— PROBLEM DETAILS —
Among the lines below, list those containing the string "bulb".

— DATA UNDER STUDY —
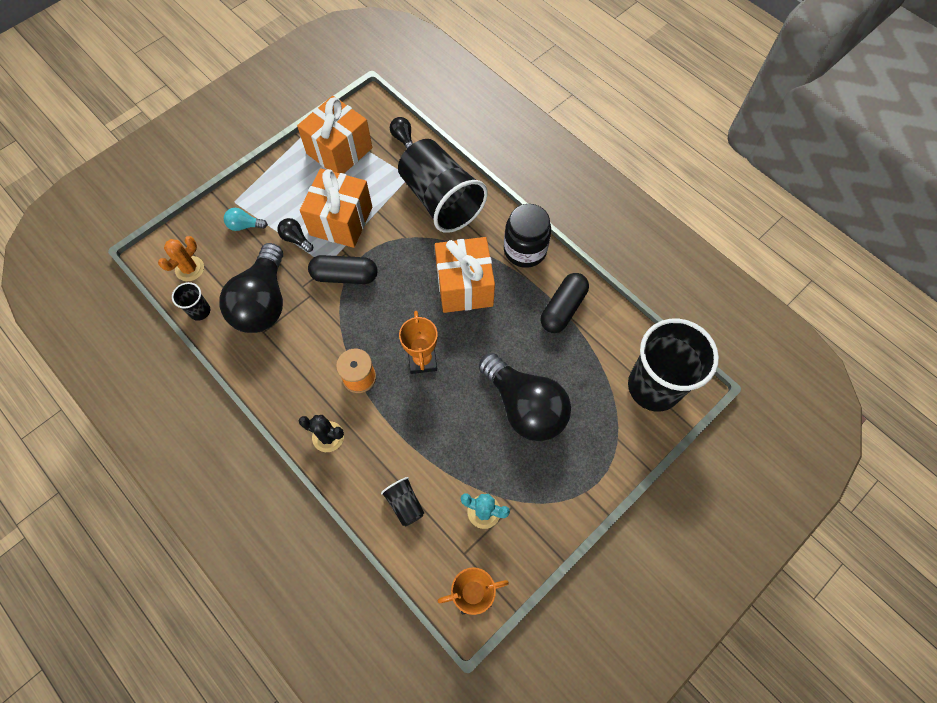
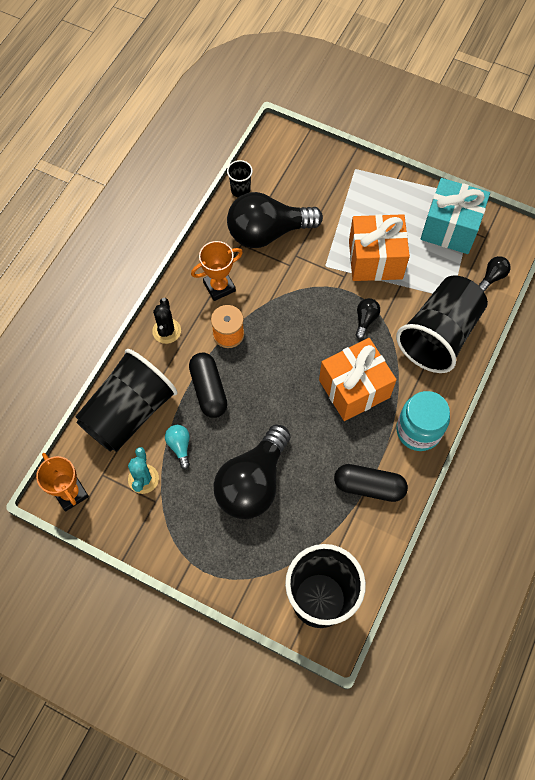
camera: 70 degrees right, 0 degrees up
(190, 269) = (275, 166): orange cactus -> none
(245, 225) = (335, 187): turquoise light bulb -> turquoise light bulb (180, 446)
(296, 239) = (340, 231): black light bulb -> black light bulb (365, 320)
(339, 151) = (450, 228): orange gift -> turquoise gift
(345, 276) = (320, 285): black capsule -> black capsule (208, 390)
(405, 504) = (129, 412): black cup -> black cup, size x2.37
(422, 360) = (264, 379): orange trophy -> orange trophy (219, 286)
(525, 250) = (418, 430): black jar -> turquoise jar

— RESPONSE TO THE TASK —
(245, 225) = (335, 187): turquoise light bulb -> turquoise light bulb (180, 446)
(296, 239) = (340, 231): black light bulb -> black light bulb (365, 320)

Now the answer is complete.